**WHAT THE EXERCISE ASKS:** Down to the last line, write out the entries below exactly and omit all pictures.

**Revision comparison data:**
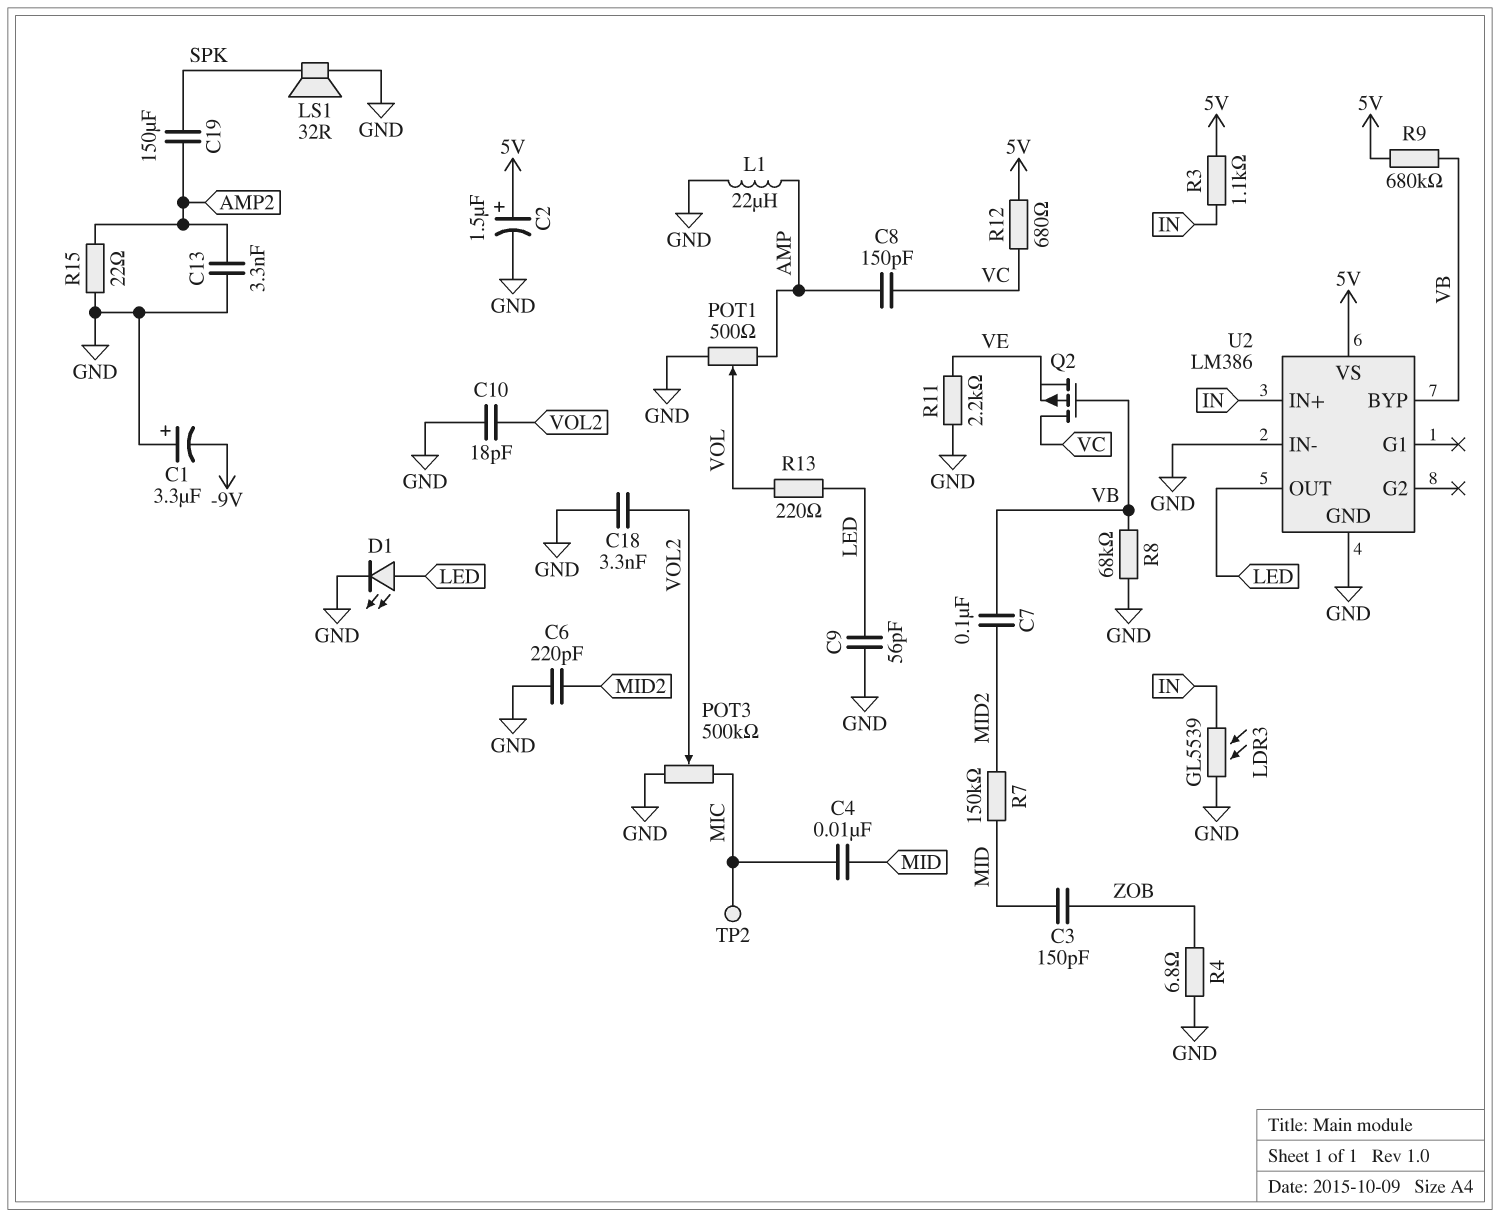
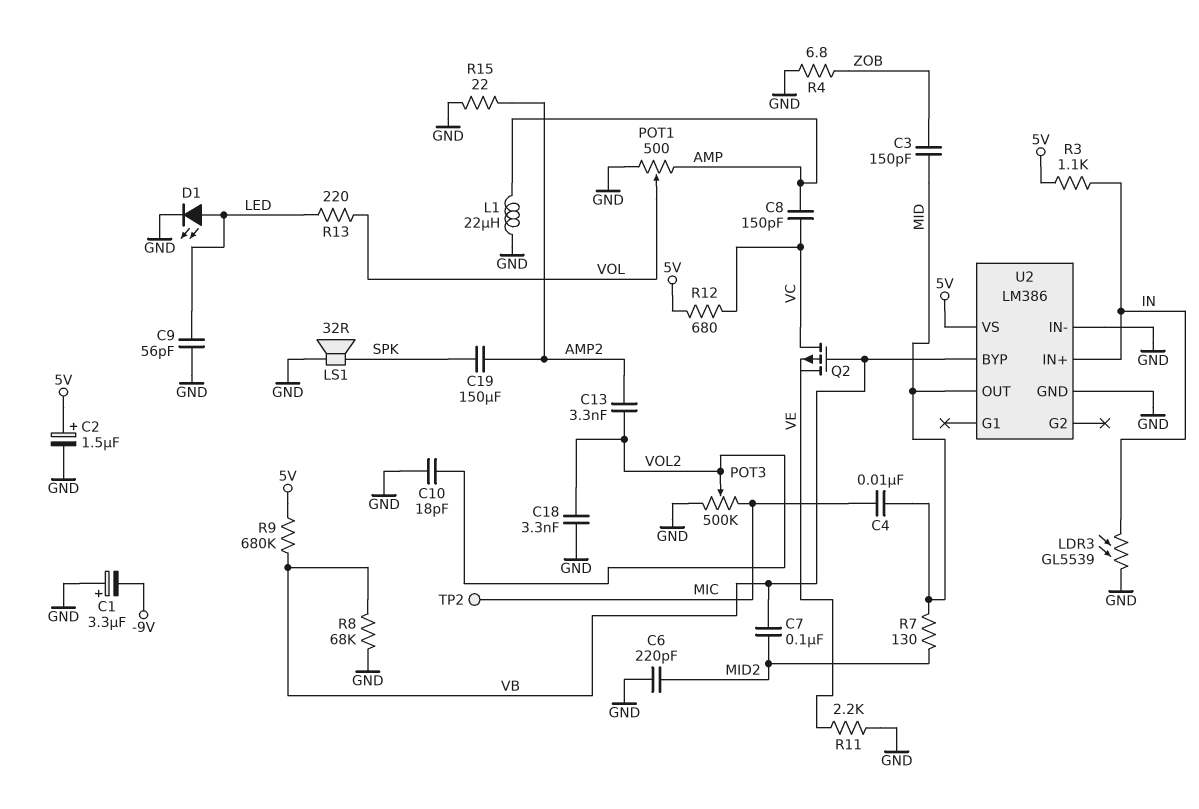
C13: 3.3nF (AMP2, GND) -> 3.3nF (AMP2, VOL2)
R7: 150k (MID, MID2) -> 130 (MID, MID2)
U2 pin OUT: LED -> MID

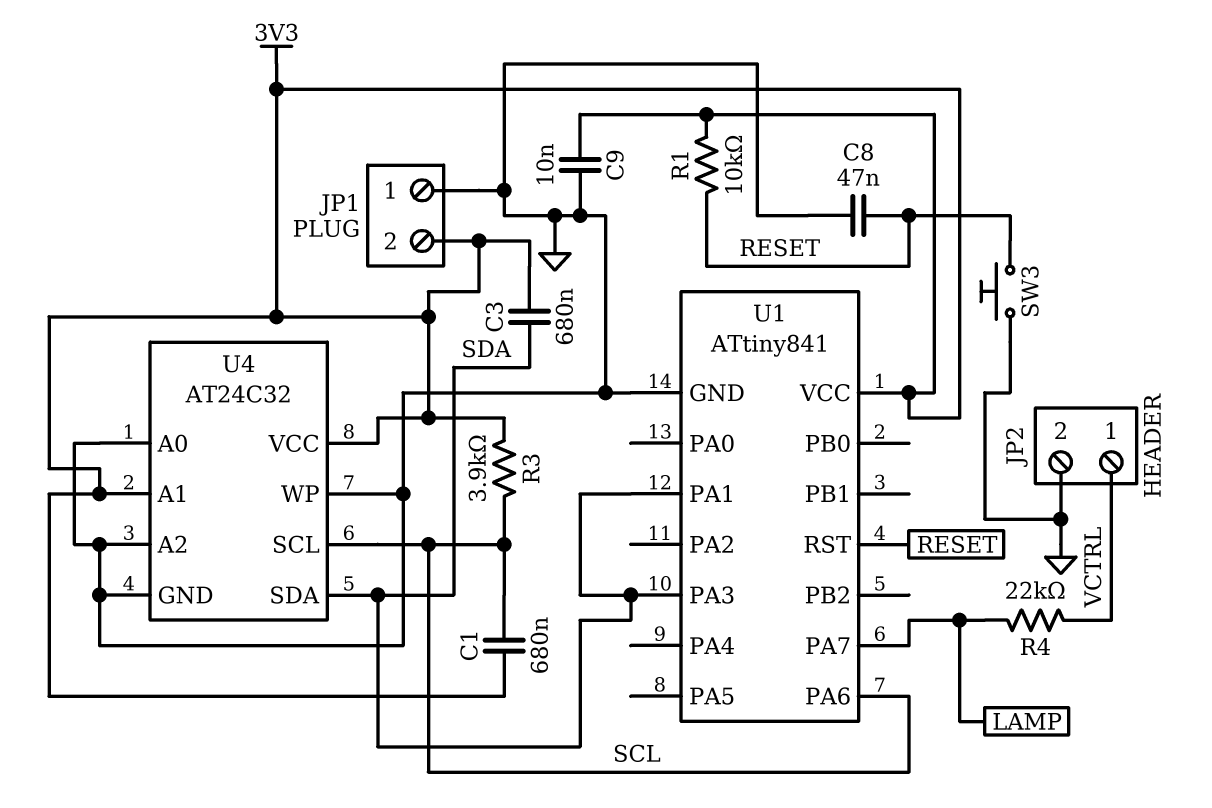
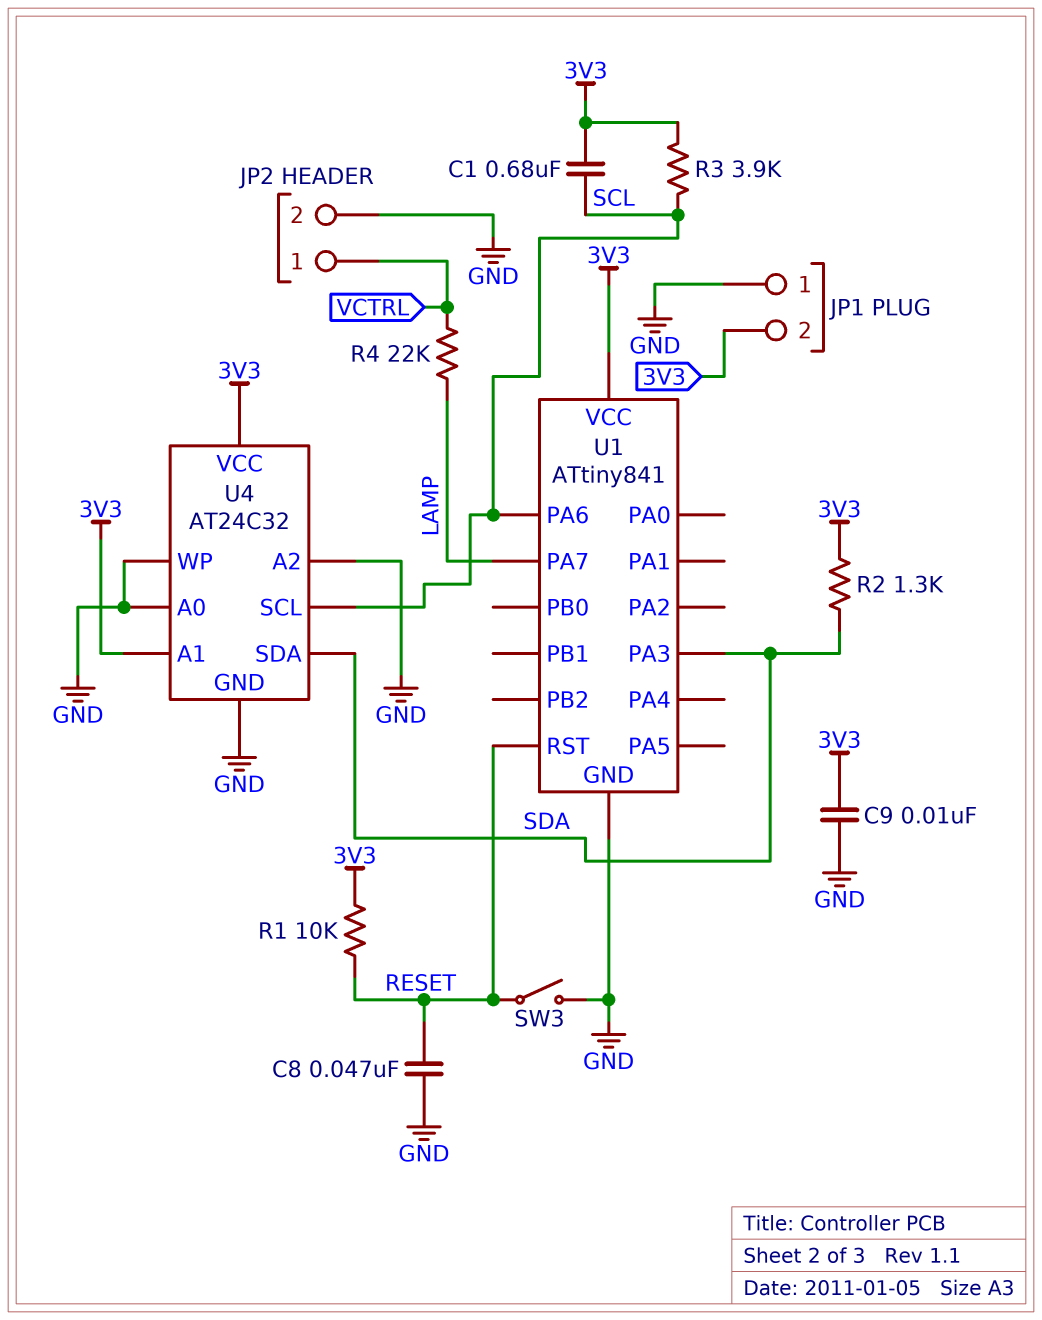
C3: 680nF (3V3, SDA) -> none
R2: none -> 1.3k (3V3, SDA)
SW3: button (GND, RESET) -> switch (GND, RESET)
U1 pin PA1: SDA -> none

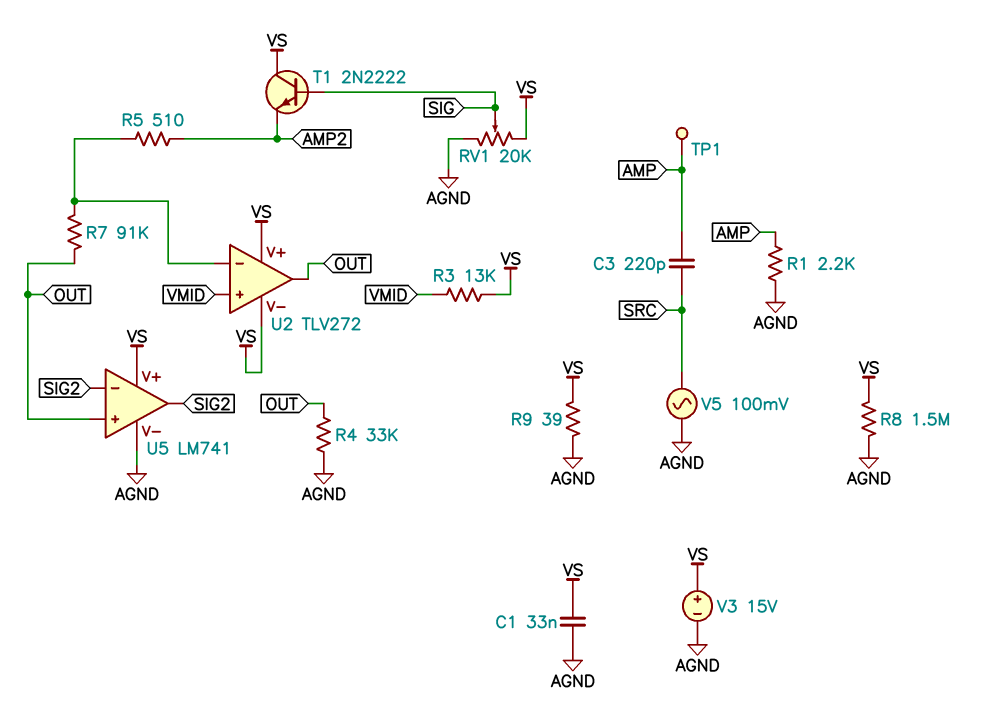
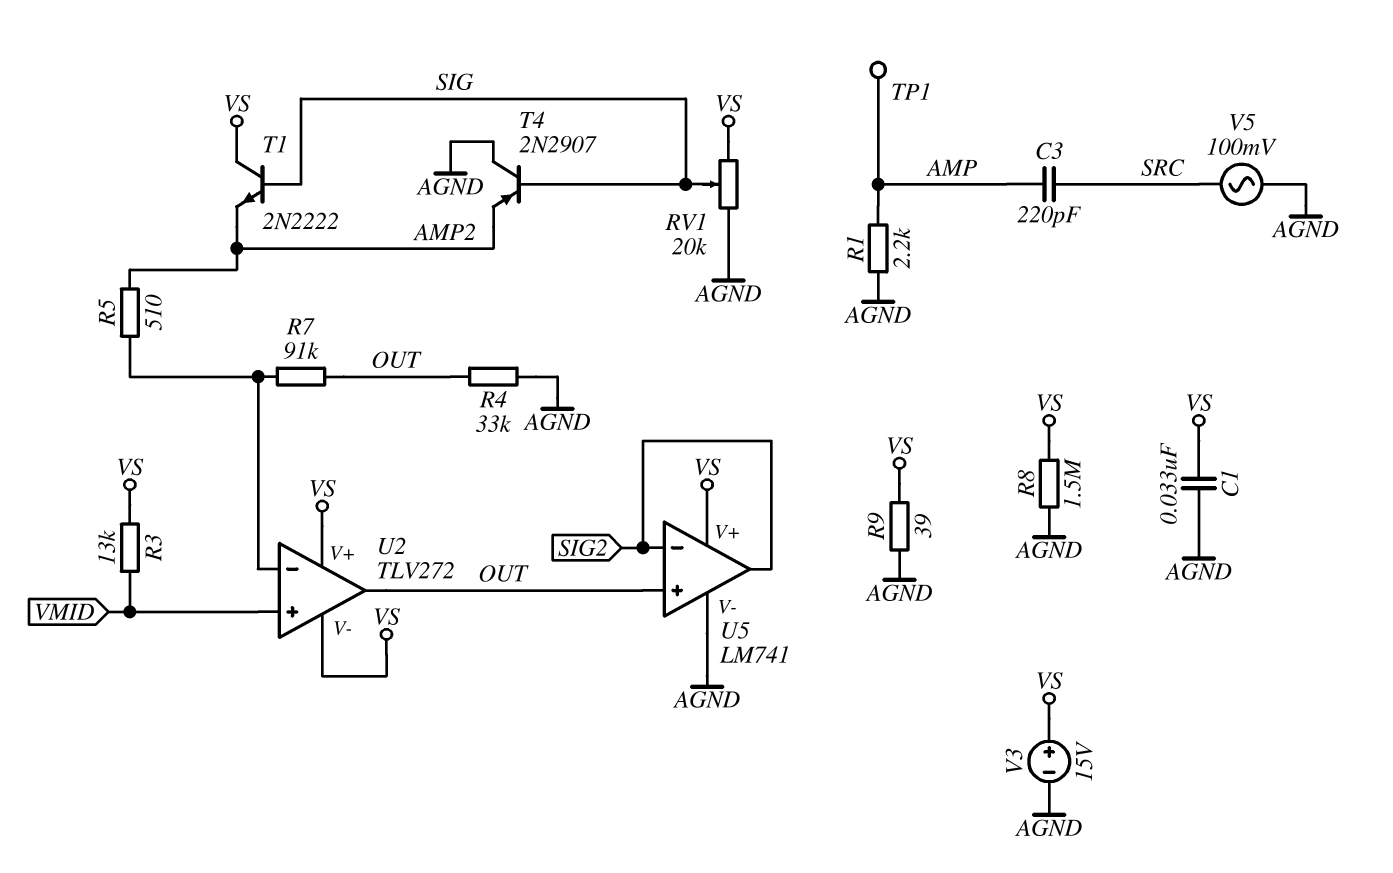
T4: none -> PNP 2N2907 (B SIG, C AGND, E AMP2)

**SOLUTION FOR THIS PROBLEM:**
C13: 3.3nF (AMP2, GND) -> 3.3nF (AMP2, VOL2)
R7: 150k (MID, MID2) -> 130 (MID, MID2)
U2 pin OUT: LED -> MID

C3: 680nF (3V3, SDA) -> none
R2: none -> 1.3k (3V3, SDA)
SW3: button (GND, RESET) -> switch (GND, RESET)
U1 pin PA1: SDA -> none

T4: none -> PNP 2N2907 (B SIG, C AGND, E AMP2)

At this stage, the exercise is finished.